»»

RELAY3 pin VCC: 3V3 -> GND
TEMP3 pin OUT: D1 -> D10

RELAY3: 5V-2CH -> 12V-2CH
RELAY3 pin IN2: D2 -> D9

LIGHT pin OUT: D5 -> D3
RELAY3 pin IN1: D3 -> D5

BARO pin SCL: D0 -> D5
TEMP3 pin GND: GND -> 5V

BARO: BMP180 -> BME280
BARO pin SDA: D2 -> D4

««
»»

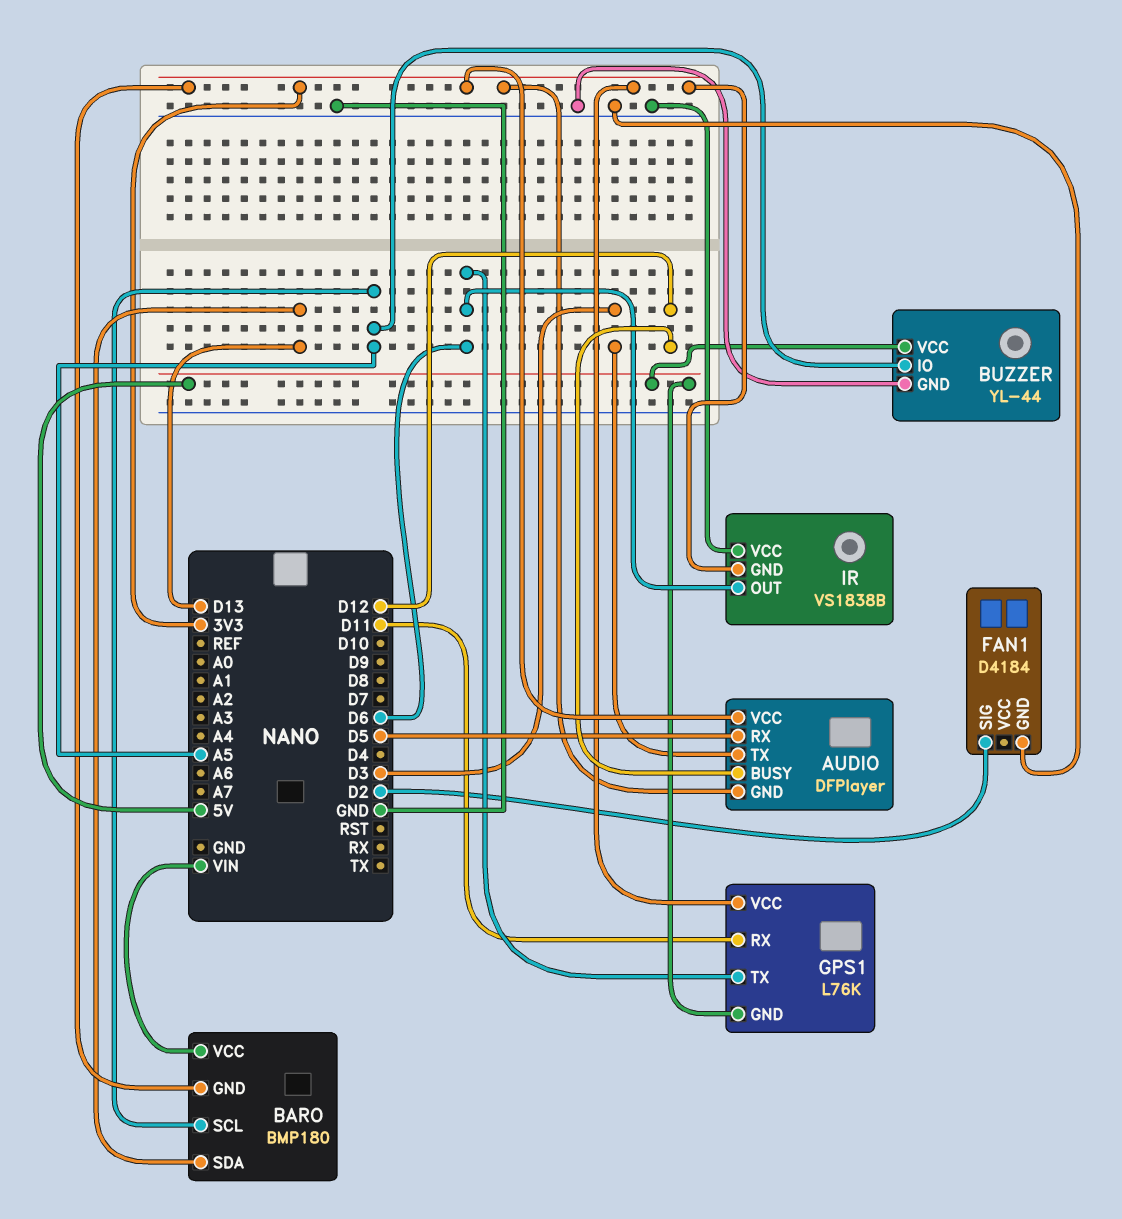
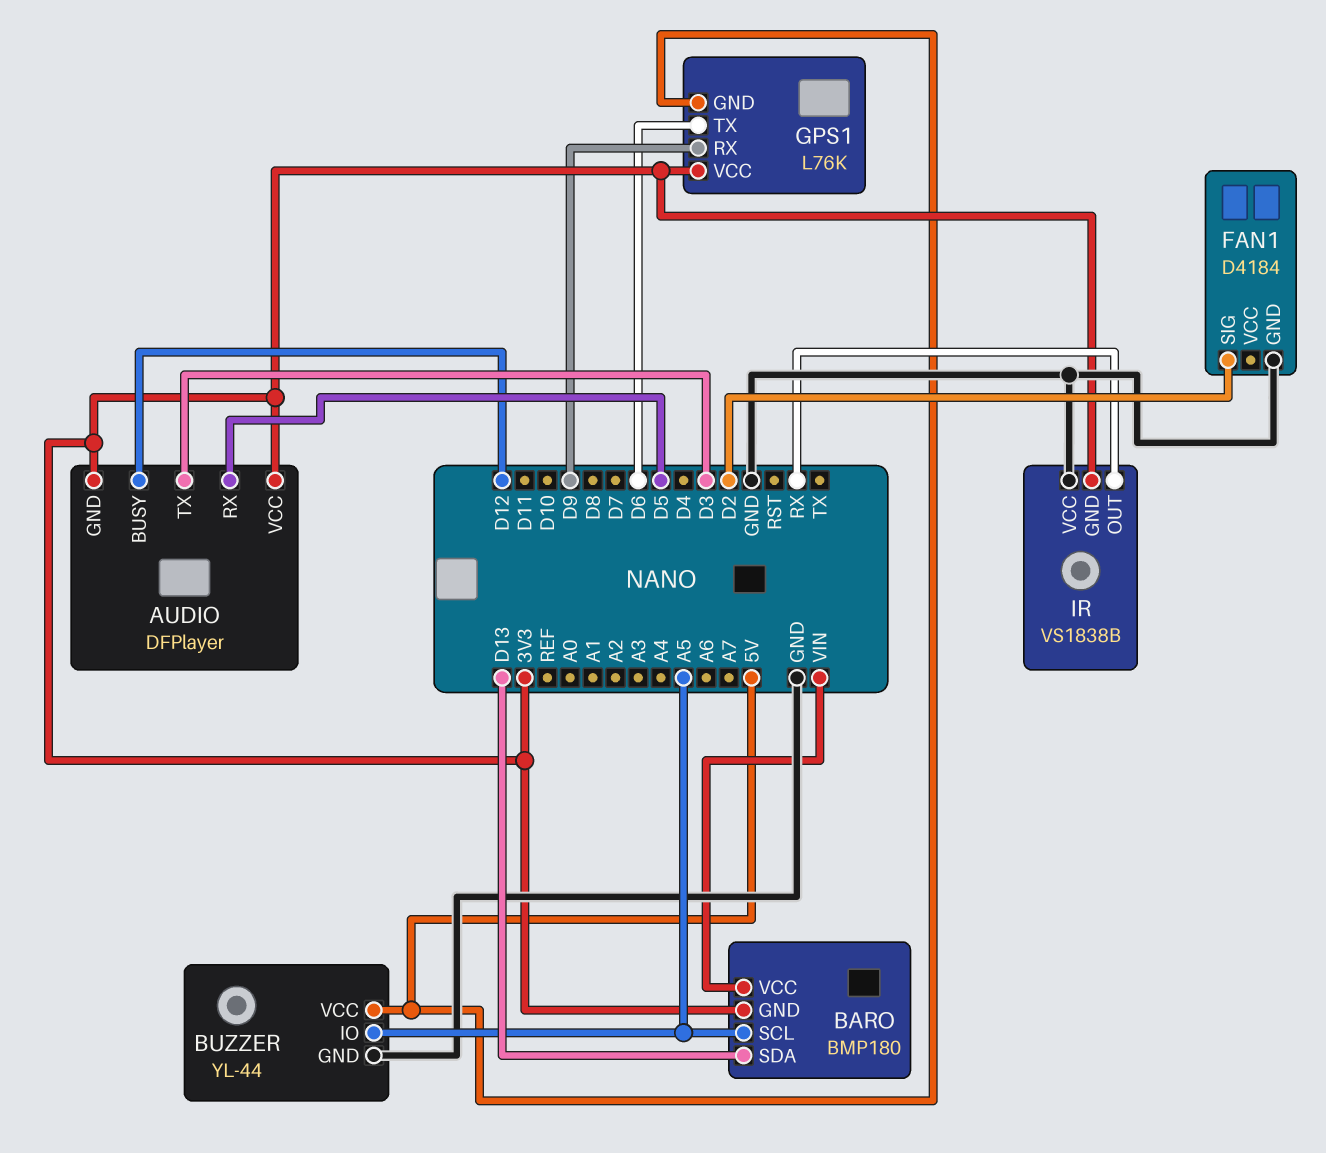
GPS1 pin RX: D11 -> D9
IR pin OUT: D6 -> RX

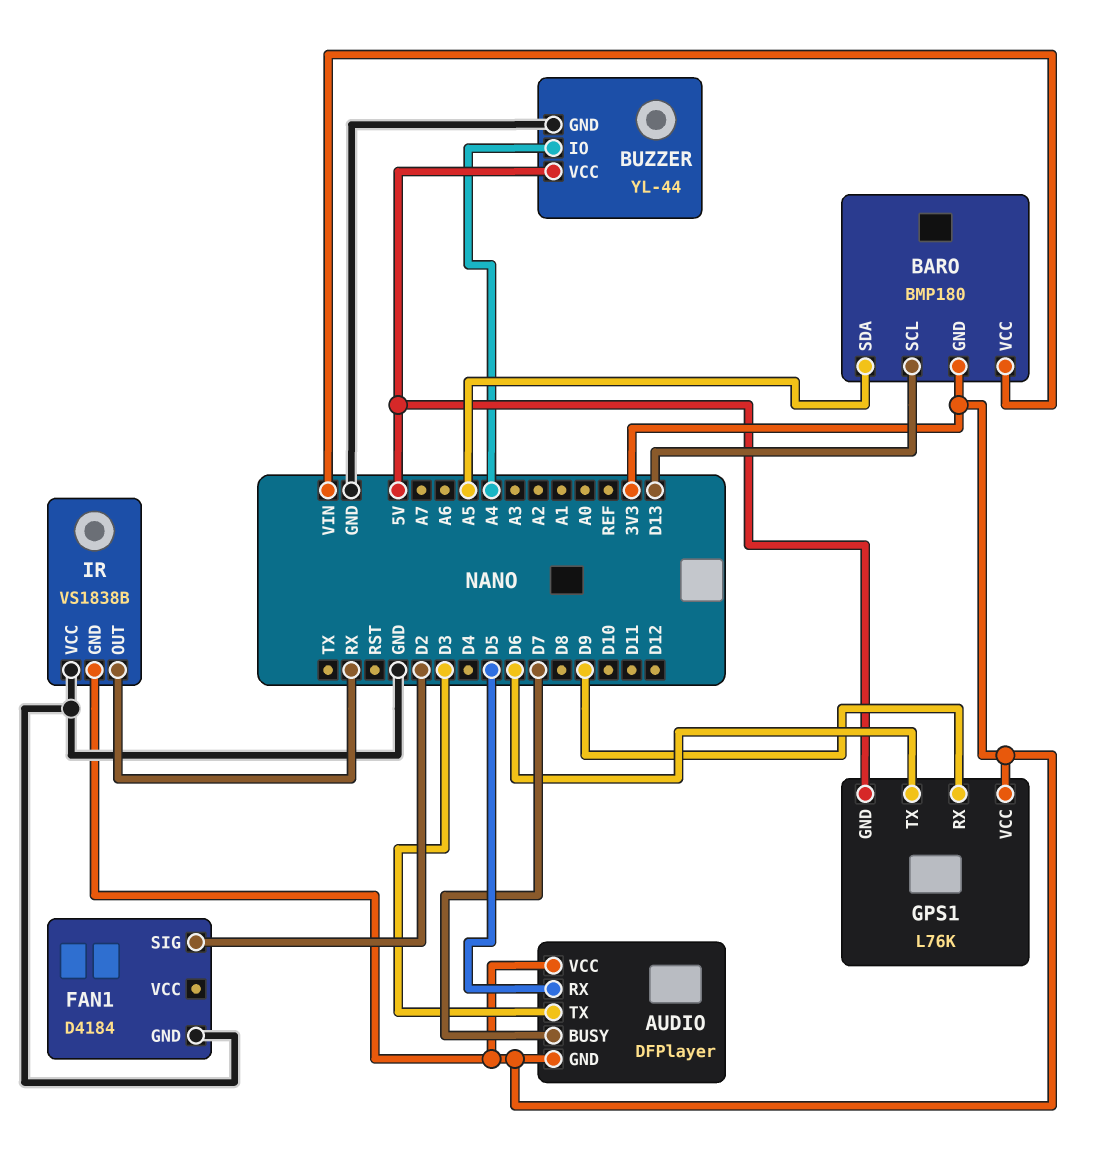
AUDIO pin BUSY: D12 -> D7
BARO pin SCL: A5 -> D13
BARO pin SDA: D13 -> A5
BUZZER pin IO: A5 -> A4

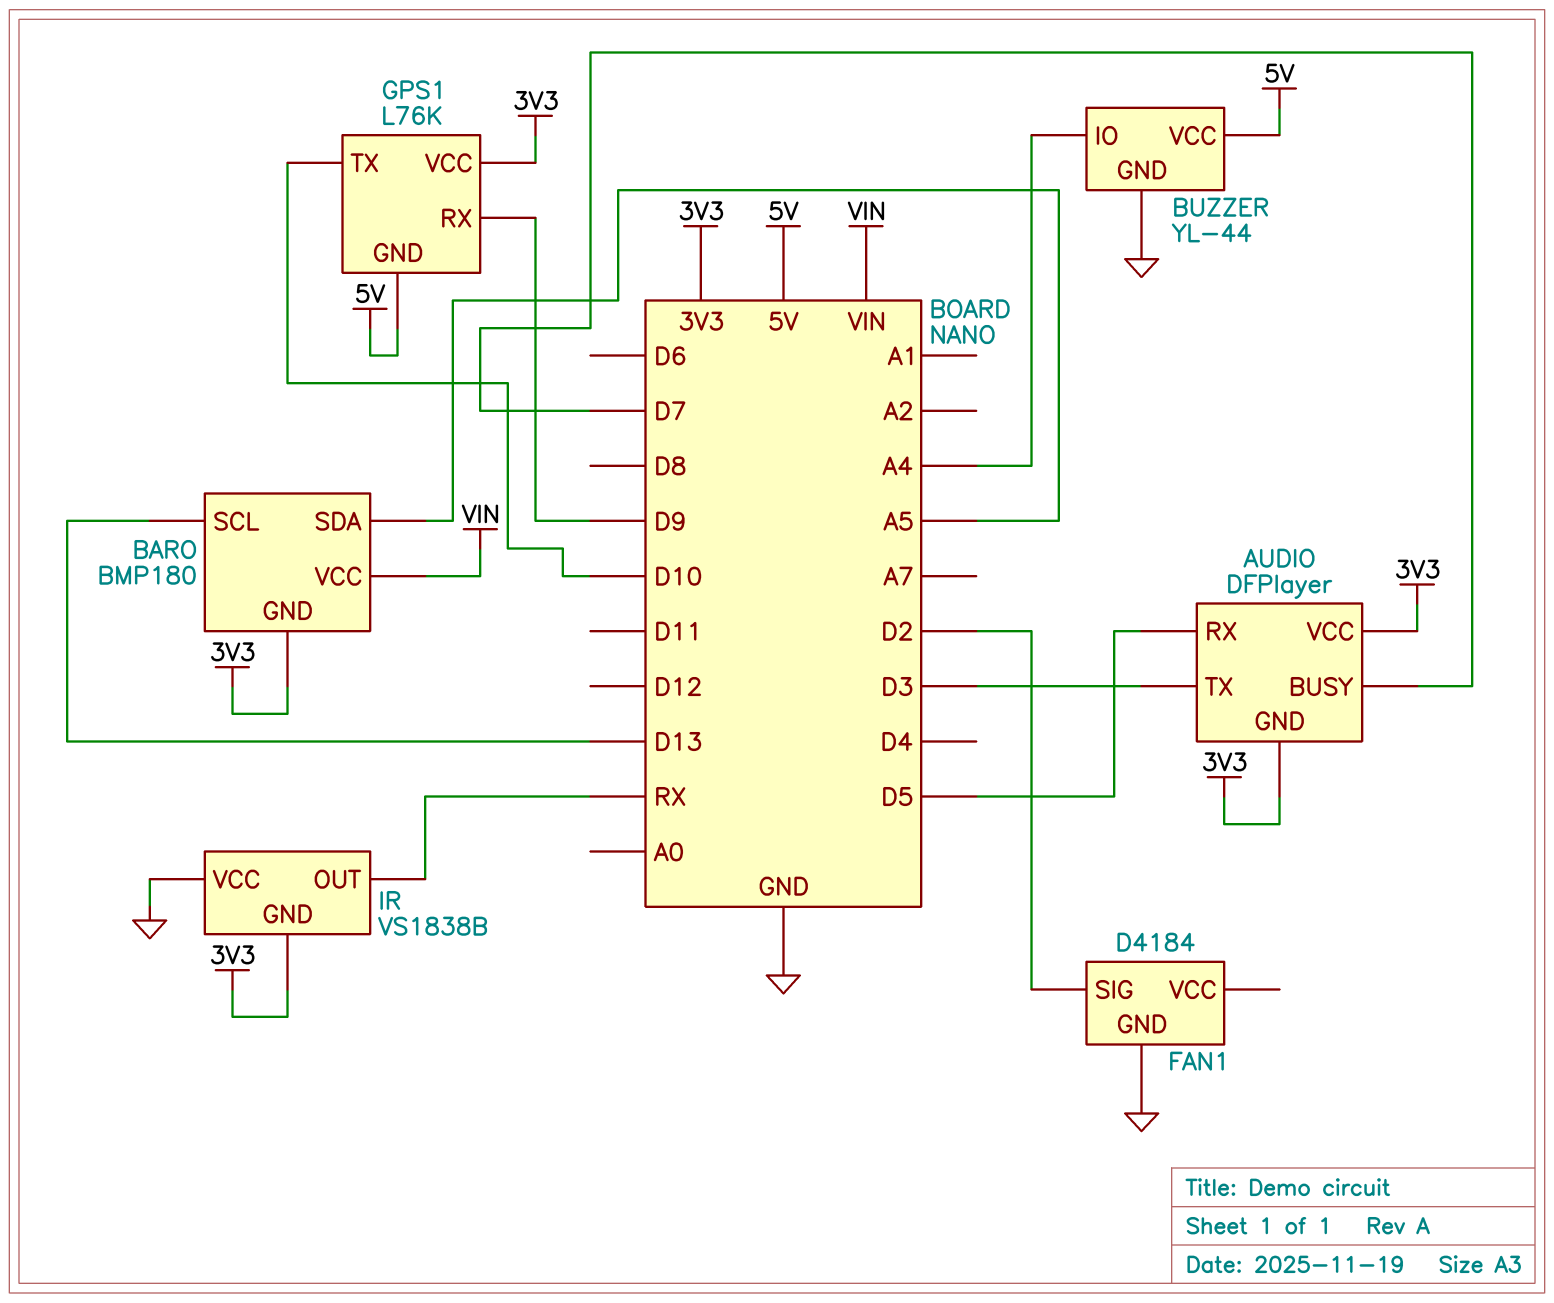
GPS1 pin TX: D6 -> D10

««

EXERCISE INSTRUCTIONS – What are the lines, exactly as written above, from the line with "RELAY3 pin VCC: 3V3 -> GND" to the line with "BARO pin SDA: D2 -> D4", both included? Output only those.

WORKED SOLUTION –
RELAY3 pin VCC: 3V3 -> GND
TEMP3 pin OUT: D1 -> D10

RELAY3: 5V-2CH -> 12V-2CH
RELAY3 pin IN2: D2 -> D9

LIGHT pin OUT: D5 -> D3
RELAY3 pin IN1: D3 -> D5

BARO pin SCL: D0 -> D5
TEMP3 pin GND: GND -> 5V

BARO: BMP180 -> BME280
BARO pin SDA: D2 -> D4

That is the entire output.